### WORK REQUIRED:
The lines below may contain the word "NAND". Please count those that do and give the number alone.

Data records:
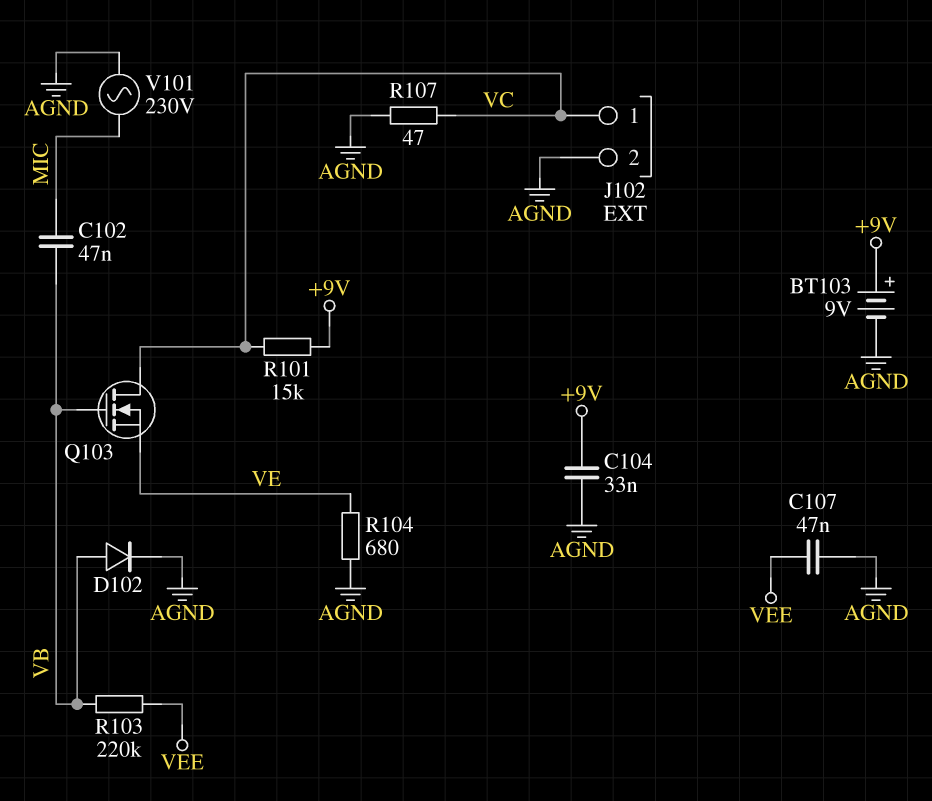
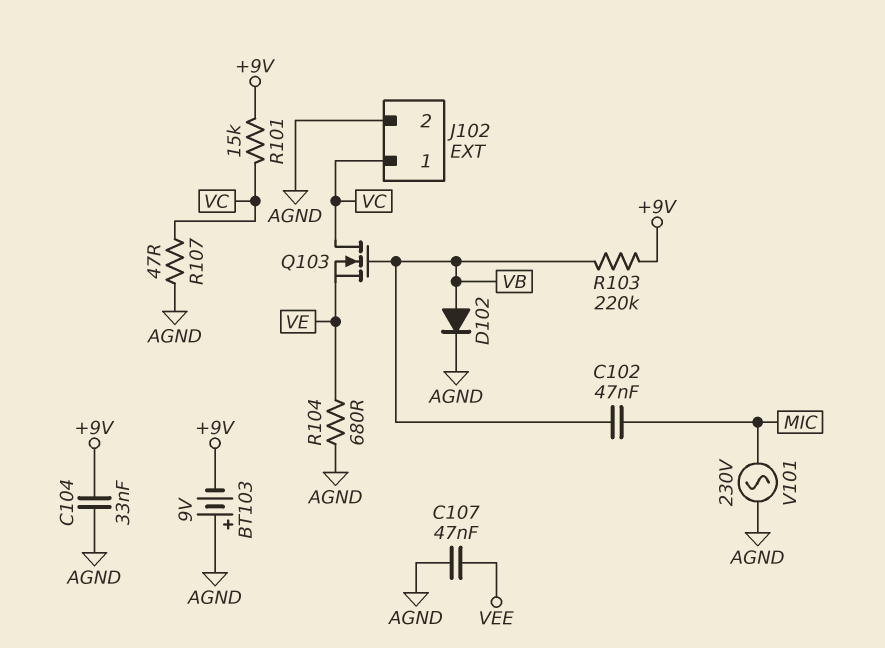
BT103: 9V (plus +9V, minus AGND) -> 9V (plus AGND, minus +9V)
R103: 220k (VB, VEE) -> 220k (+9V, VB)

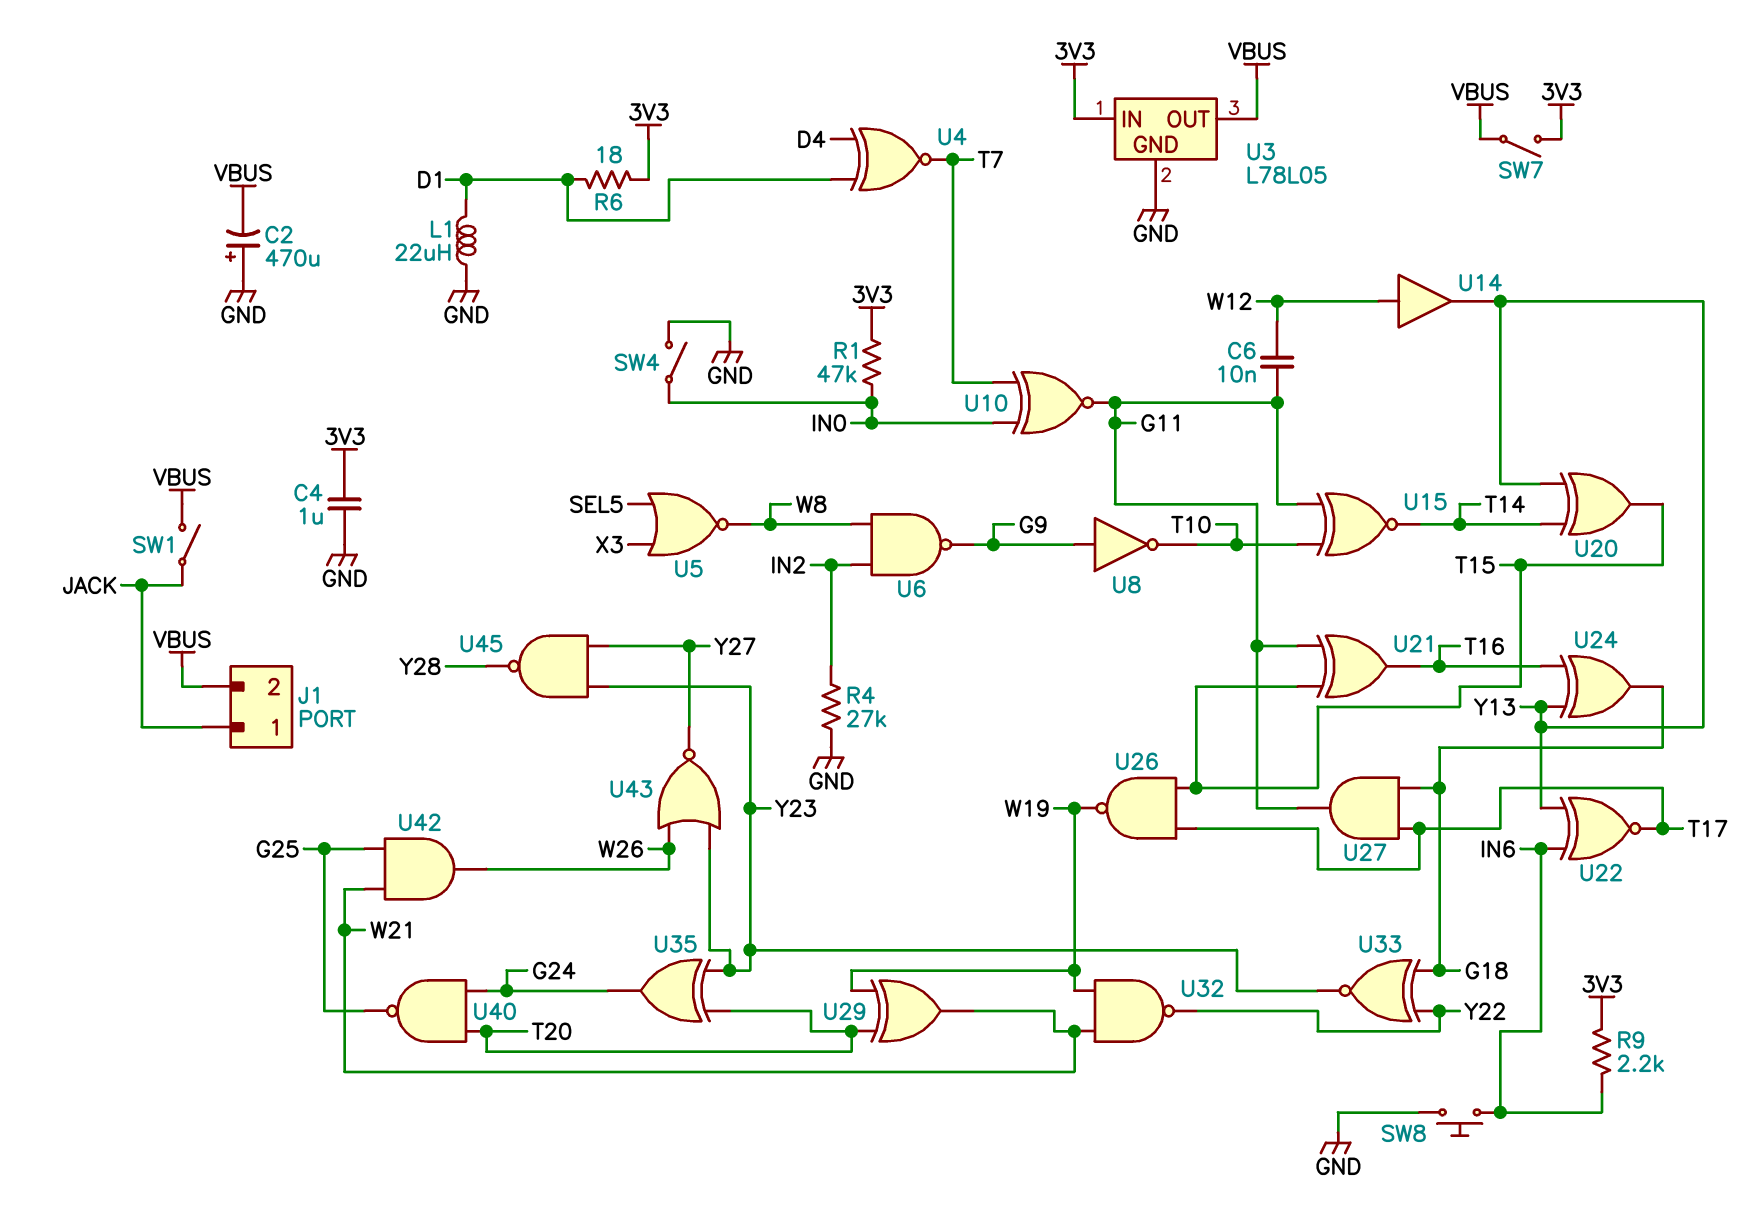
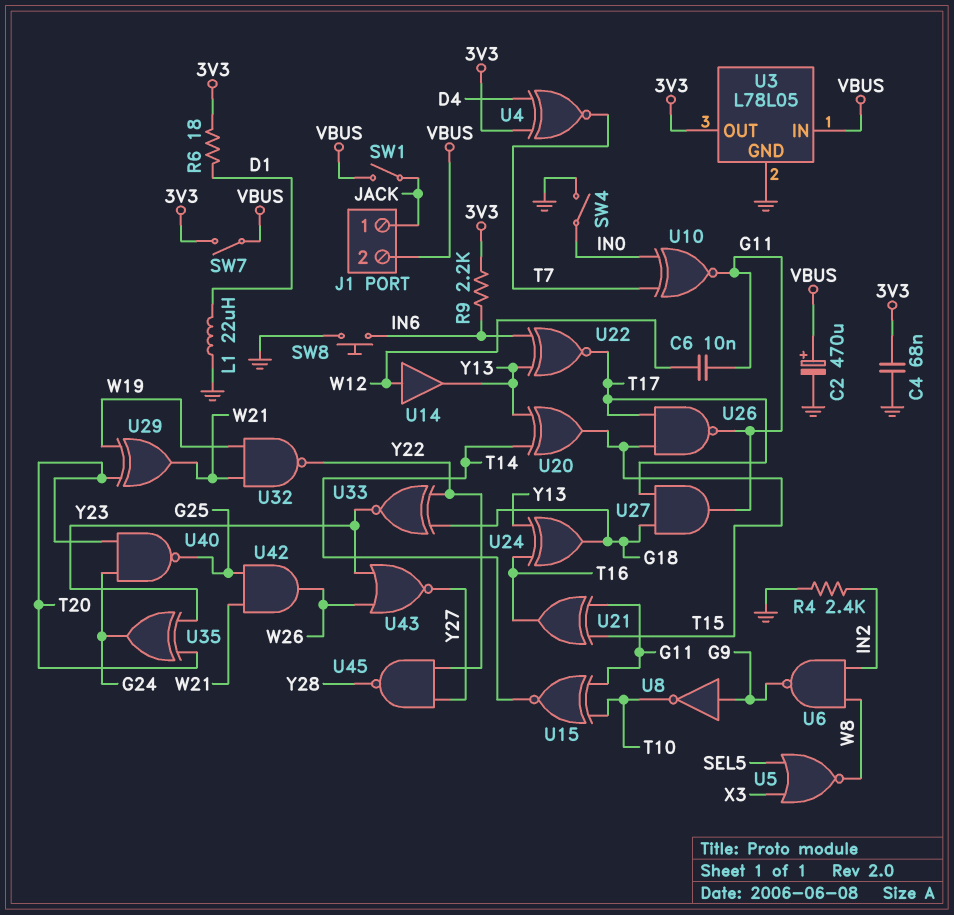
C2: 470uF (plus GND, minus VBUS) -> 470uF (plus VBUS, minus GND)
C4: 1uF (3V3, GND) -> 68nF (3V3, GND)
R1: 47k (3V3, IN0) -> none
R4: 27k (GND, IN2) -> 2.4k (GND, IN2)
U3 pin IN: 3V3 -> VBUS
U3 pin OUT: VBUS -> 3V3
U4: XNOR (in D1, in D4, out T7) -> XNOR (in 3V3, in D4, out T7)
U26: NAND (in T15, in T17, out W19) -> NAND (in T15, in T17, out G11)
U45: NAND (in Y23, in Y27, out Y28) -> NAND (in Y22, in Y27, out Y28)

### SOLUTION TO THE EXERCISE:
2